→ **Data excerpts**
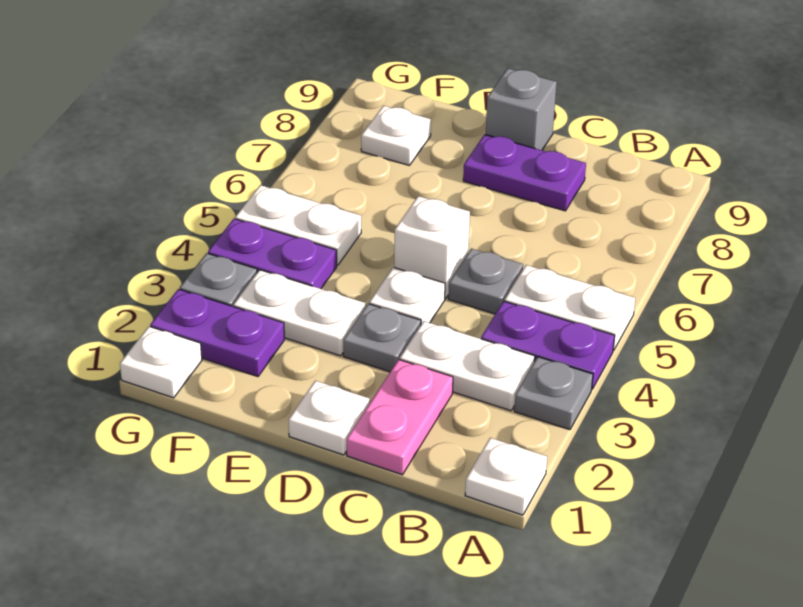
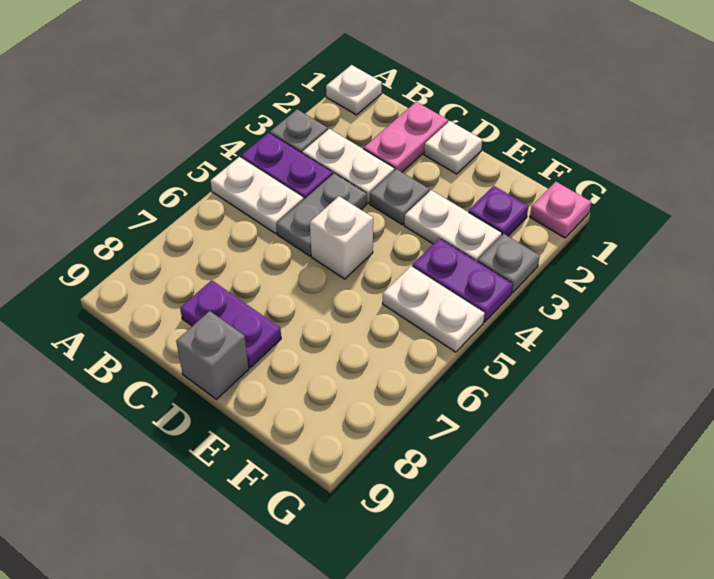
grey plate C5 level 1 -> grey plate C4:C5 level 1
white plate D4 level 1 -> none
purple plate F2:G2 level 1 -> purple plate F2 level 1
white plate F8 level 1 -> none
white plate G1 level 1 -> pink plate G1 level 1

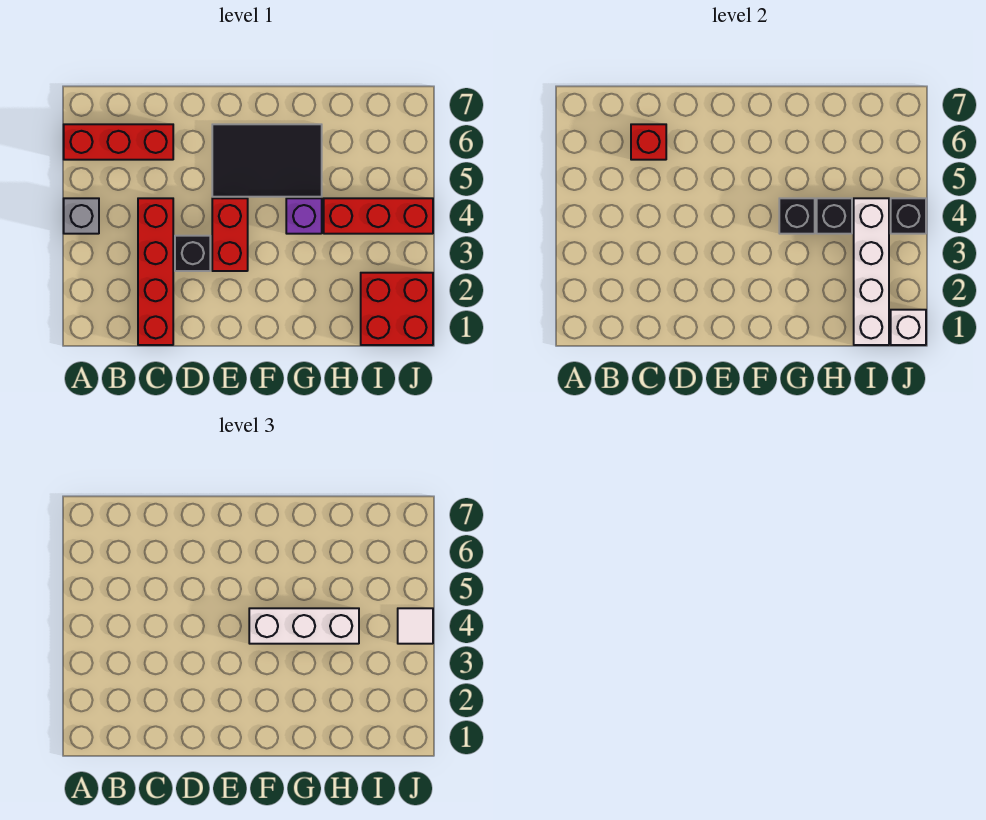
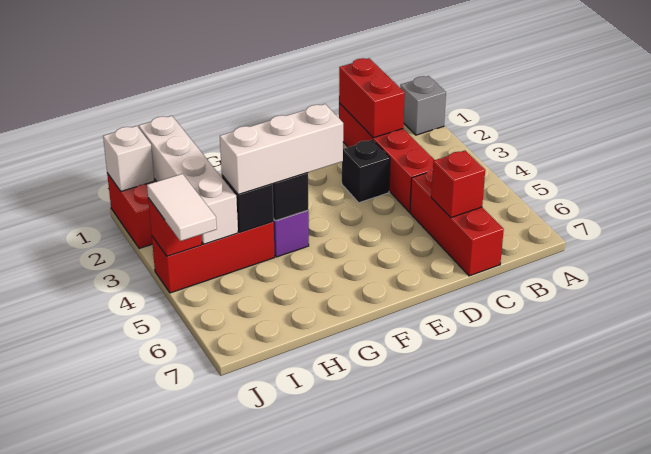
grey brick A4 level 1 -> grey brick A1 level 1
red brick A6:C6 level 1 -> red brick C5:C7 level 1
red brick E3:E4 level 1 -> red brick C1:C2 level 2
black tile E5:G6 level 1 -> none
black brick J4 level 2 -> red brick J4 level 2
white tile J4 level 3 -> white tile J4:J5 level 3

→ **What this task involves**
Nothing but the lines from the one with "red brick A6:C6" to the last line of the data should appear in the answer, each exactly as it stands.

→ **Response area**
red brick A6:C6 level 1 -> red brick C5:C7 level 1
red brick E3:E4 level 1 -> red brick C1:C2 level 2
black tile E5:G6 level 1 -> none
black brick J4 level 2 -> red brick J4 level 2
white tile J4 level 3 -> white tile J4:J5 level 3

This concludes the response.